Aim of the exercise: Give the total of lines holding the word "degrees" in the records below, and nothing else.
BEGIN Information given
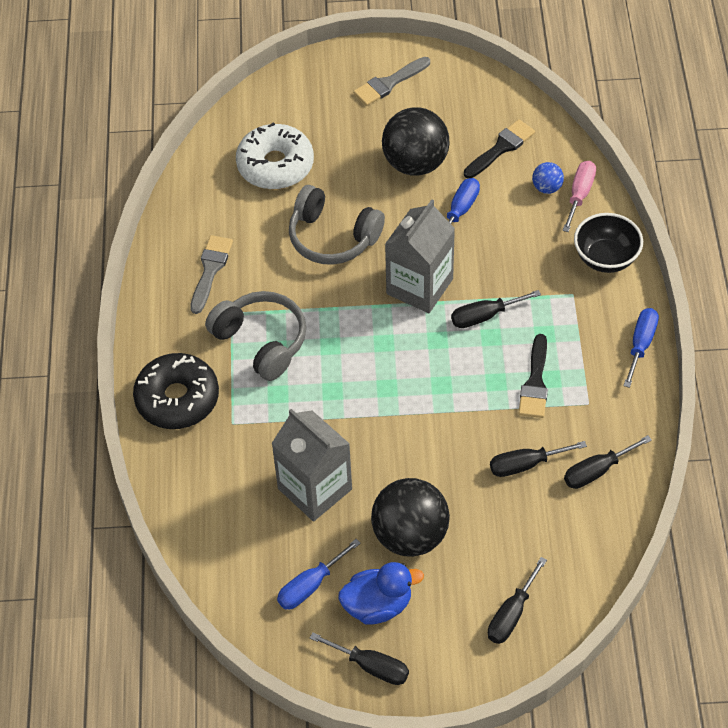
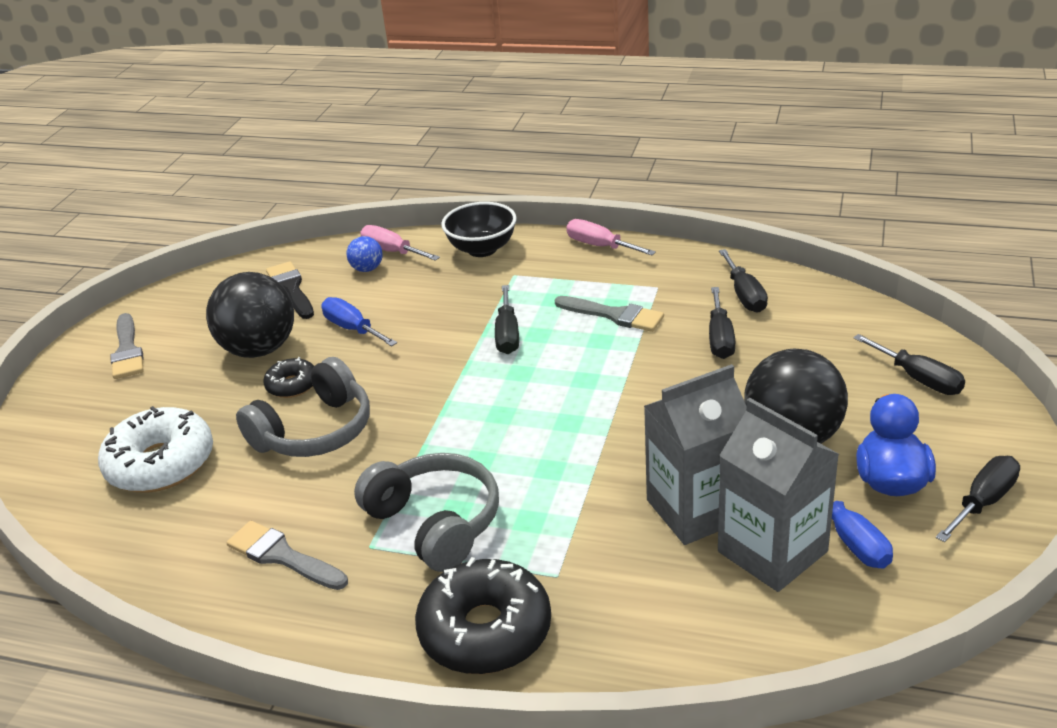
camera: 70 degrees left, 20 degrees down
(261, 341) = (435, 523): grey headphones -> grey headphones turned 75 degrees clockwise
(379, 202) = (292, 385): none -> black donut
(419, 286) = (436, 374): grey carton -> grey carton (772, 551)
(535, 382) = (614, 315): black brush -> grey brush
(641, 344) = (600, 246): blue screwdriver -> pink screwdriver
END Information given
Task result: 2